# [What is being asked]
Copy verbatim the block of lines in the entries below whose first line contains "C1: 220pF (GND, SIG) -> 15nF (GND, SIG)" and whose last line contains "VR1: 50k (+9V, SIG2, wiper". Leave out all other lines.

# [Given data]
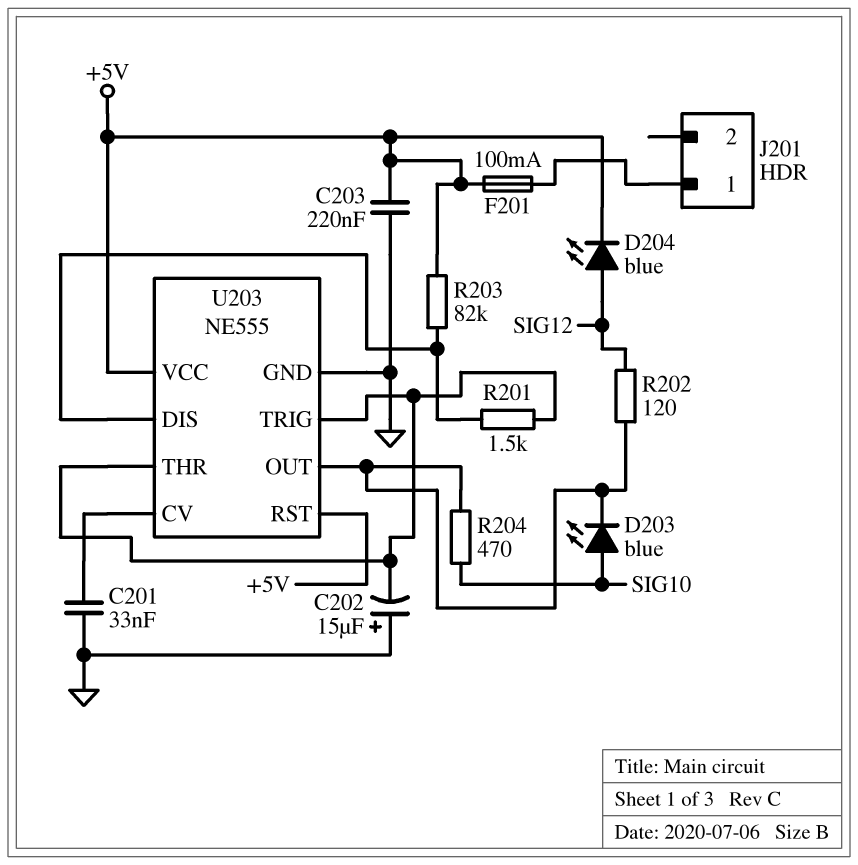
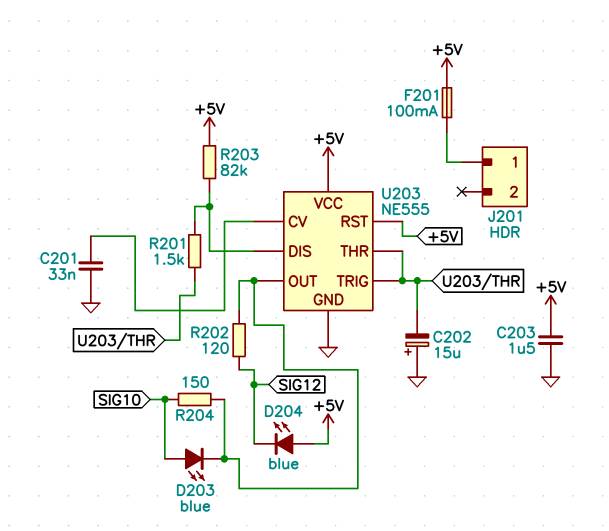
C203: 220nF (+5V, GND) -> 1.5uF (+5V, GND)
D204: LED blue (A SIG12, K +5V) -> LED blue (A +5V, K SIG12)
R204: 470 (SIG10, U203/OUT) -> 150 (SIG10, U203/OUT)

...

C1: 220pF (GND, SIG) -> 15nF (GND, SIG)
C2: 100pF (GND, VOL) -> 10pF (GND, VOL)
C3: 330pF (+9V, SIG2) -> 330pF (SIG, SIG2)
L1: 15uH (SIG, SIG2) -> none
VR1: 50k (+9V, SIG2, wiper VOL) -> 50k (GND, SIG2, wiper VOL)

# [Exercise output]
C1: 220pF (GND, SIG) -> 15nF (GND, SIG)
C2: 100pF (GND, VOL) -> 10pF (GND, VOL)
C3: 330pF (+9V, SIG2) -> 330pF (SIG, SIG2)
L1: 15uH (SIG, SIG2) -> none
VR1: 50k (+9V, SIG2, wiper VOL) -> 50k (GND, SIG2, wiper VOL)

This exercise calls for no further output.